Work task -> Retype the line in which "pink star: (68, 159) -> (62, 197), size x0.6" appears, then every line after it until the records end. Leave out the pictures.
------ Input for this task
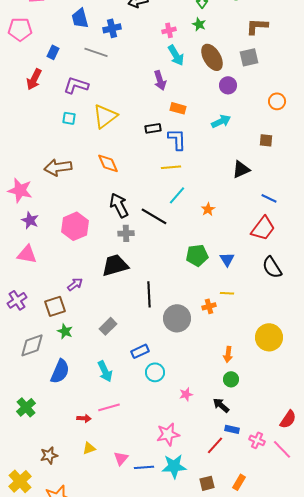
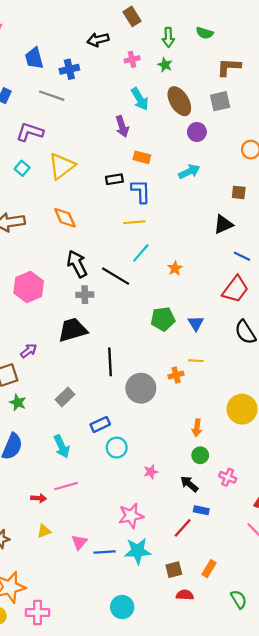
pink cross: (169, 30) -> (132, 59), moved
cyan square: (69, 118) -> (22, 168), turned 32
black triangle: (241, 169) -> (223, 224), moved
pink cross: (257, 440) -> (228, 477), moved

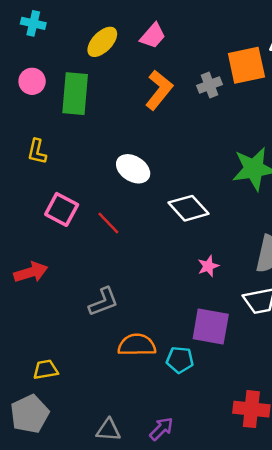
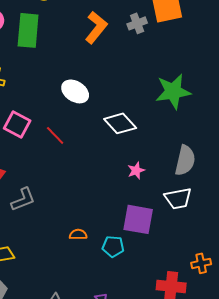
gray L-shape: (103, 302) -> (23, 199), moved
orange semicircle: (137, 345) -> (78, 234), size x0.6

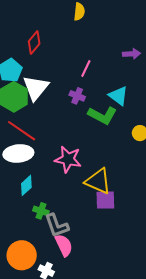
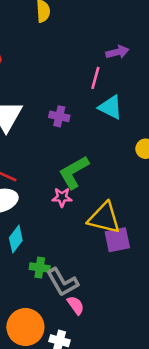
pink line: (86, 69) -> (95, 78), moved
green L-shape: (102, 115) -> (74, 172), moved, turned 132
pink star: (68, 159) -> (62, 197), size x0.6
pink semicircle: (64, 245) -> (76, 305), size x0.7

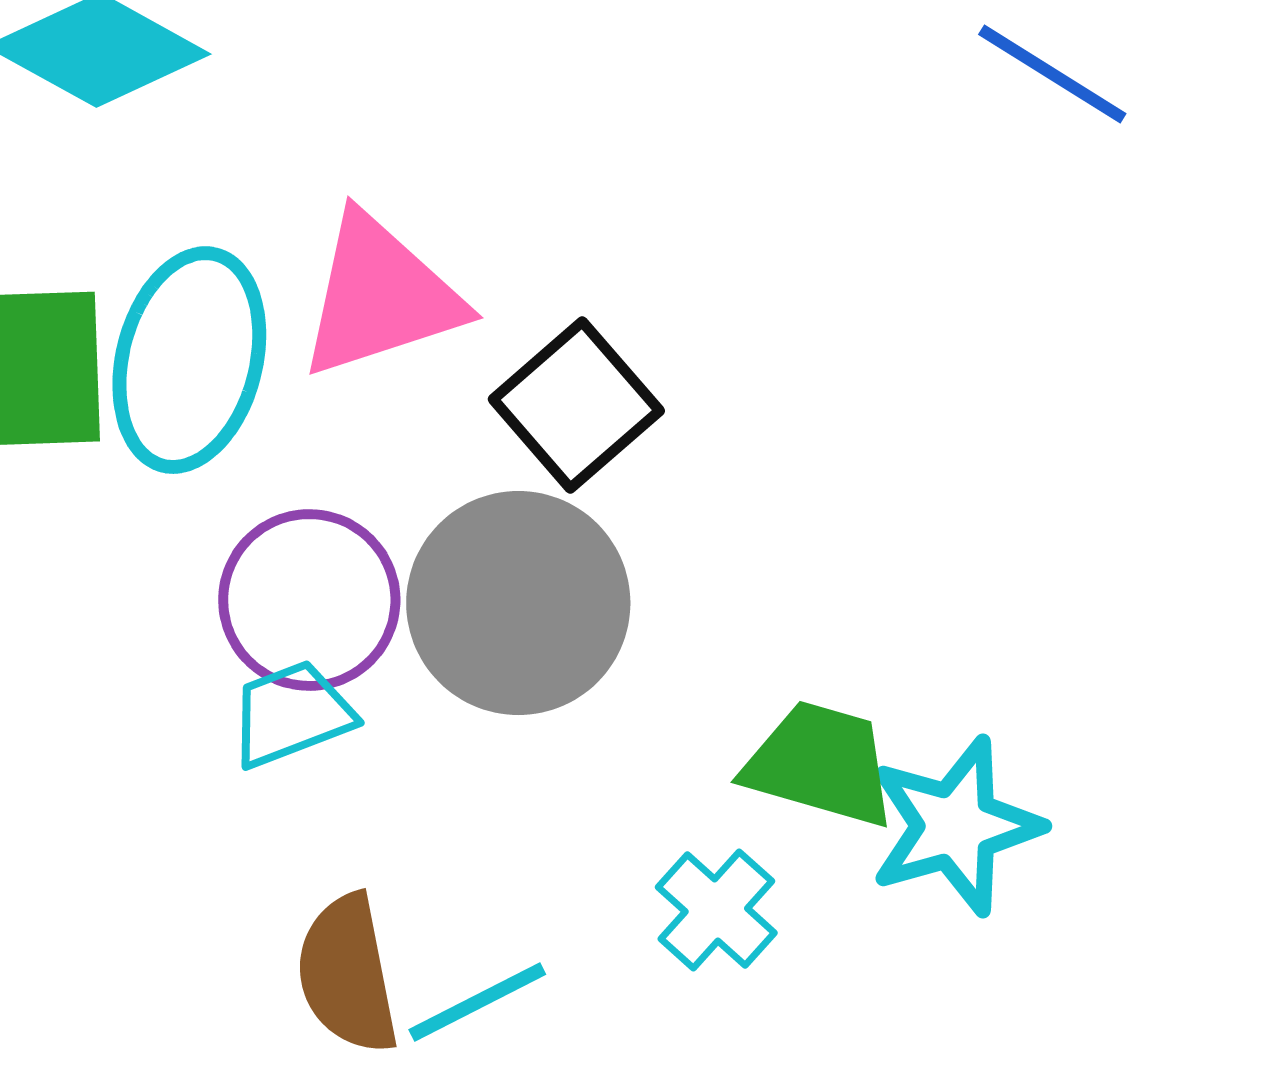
------------
Solution for this exercise ->
pink star: (68, 159) -> (62, 197), size x0.6
pink semicircle: (64, 245) -> (76, 305), size x0.7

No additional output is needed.